▶ What the task requires:
Every line below from the one containing "D1: zener (A" through the one containing "IC10: XNOR 74HC266" must be transcribed exactly. Omit all lines outside that stretch.

#### Dataset

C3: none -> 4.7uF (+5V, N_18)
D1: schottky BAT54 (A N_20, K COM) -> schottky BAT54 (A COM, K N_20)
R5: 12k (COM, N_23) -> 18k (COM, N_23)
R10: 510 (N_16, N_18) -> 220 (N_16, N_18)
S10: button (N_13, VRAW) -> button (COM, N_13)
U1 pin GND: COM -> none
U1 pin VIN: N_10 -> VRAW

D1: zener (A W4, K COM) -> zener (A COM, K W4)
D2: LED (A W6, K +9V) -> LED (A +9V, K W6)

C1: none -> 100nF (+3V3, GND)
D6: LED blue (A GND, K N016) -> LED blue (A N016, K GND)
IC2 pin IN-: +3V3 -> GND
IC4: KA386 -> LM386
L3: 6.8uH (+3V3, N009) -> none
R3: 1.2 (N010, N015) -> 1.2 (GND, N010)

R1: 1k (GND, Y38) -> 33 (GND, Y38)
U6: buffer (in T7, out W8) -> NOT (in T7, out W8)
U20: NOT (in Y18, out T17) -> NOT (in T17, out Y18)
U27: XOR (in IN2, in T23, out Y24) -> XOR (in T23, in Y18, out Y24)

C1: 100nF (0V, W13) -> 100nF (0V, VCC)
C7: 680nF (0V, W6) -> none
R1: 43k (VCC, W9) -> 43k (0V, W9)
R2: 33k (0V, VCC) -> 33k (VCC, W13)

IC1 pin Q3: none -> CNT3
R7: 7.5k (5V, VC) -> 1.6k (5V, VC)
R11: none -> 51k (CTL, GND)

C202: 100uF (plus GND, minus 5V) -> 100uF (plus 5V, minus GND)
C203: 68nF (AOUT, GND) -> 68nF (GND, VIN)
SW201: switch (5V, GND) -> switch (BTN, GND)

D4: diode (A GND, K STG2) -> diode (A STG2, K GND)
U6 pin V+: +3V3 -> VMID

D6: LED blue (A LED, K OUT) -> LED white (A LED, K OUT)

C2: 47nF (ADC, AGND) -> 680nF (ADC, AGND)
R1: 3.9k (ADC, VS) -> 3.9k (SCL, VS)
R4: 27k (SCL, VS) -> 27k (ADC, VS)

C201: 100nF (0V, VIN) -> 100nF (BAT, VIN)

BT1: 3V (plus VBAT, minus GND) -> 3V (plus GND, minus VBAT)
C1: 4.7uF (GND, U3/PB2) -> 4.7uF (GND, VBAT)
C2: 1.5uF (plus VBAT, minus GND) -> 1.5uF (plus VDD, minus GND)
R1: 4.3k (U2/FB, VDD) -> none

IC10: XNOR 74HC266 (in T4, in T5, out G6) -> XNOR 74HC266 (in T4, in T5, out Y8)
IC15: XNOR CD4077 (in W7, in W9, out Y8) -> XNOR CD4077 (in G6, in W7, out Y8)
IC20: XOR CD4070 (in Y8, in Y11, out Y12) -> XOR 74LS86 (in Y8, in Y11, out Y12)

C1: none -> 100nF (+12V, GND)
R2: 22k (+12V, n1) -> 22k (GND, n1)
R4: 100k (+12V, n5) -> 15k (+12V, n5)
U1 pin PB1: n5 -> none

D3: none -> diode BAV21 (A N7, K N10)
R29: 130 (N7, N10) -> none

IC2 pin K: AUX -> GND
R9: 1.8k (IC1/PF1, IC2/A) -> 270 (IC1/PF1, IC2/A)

########

▶ Exercise solution:
D1: zener (A W4, K COM) -> zener (A COM, K W4)
D2: LED (A W6, K +9V) -> LED (A +9V, K W6)

C1: none -> 100nF (+3V3, GND)
D6: LED blue (A GND, K N016) -> LED blue (A N016, K GND)
IC2 pin IN-: +3V3 -> GND
IC4: KA386 -> LM386
L3: 6.8uH (+3V3, N009) -> none
R3: 1.2 (N010, N015) -> 1.2 (GND, N010)

R1: 1k (GND, Y38) -> 33 (GND, Y38)
U6: buffer (in T7, out W8) -> NOT (in T7, out W8)
U20: NOT (in Y18, out T17) -> NOT (in T17, out Y18)
U27: XOR (in IN2, in T23, out Y24) -> XOR (in T23, in Y18, out Y24)

C1: 100nF (0V, W13) -> 100nF (0V, VCC)
C7: 680nF (0V, W6) -> none
R1: 43k (VCC, W9) -> 43k (0V, W9)
R2: 33k (0V, VCC) -> 33k (VCC, W13)

IC1 pin Q3: none -> CNT3
R7: 7.5k (5V, VC) -> 1.6k (5V, VC)
R11: none -> 51k (CTL, GND)

C202: 100uF (plus GND, minus 5V) -> 100uF (plus 5V, minus GND)
C203: 68nF (AOUT, GND) -> 68nF (GND, VIN)
SW201: switch (5V, GND) -> switch (BTN, GND)

D4: diode (A GND, K STG2) -> diode (A STG2, K GND)
U6 pin V+: +3V3 -> VMID

D6: LED blue (A LED, K OUT) -> LED white (A LED, K OUT)

C2: 47nF (ADC, AGND) -> 680nF (ADC, AGND)
R1: 3.9k (ADC, VS) -> 3.9k (SCL, VS)
R4: 27k (SCL, VS) -> 27k (ADC, VS)

C201: 100nF (0V, VIN) -> 100nF (BAT, VIN)

BT1: 3V (plus VBAT, minus GND) -> 3V (plus GND, minus VBAT)
C1: 4.7uF (GND, U3/PB2) -> 4.7uF (GND, VBAT)
C2: 1.5uF (plus VBAT, minus GND) -> 1.5uF (plus VDD, minus GND)
R1: 4.3k (U2/FB, VDD) -> none

IC10: XNOR 74HC266 (in T4, in T5, out G6) -> XNOR 74HC266 (in T4, in T5, out Y8)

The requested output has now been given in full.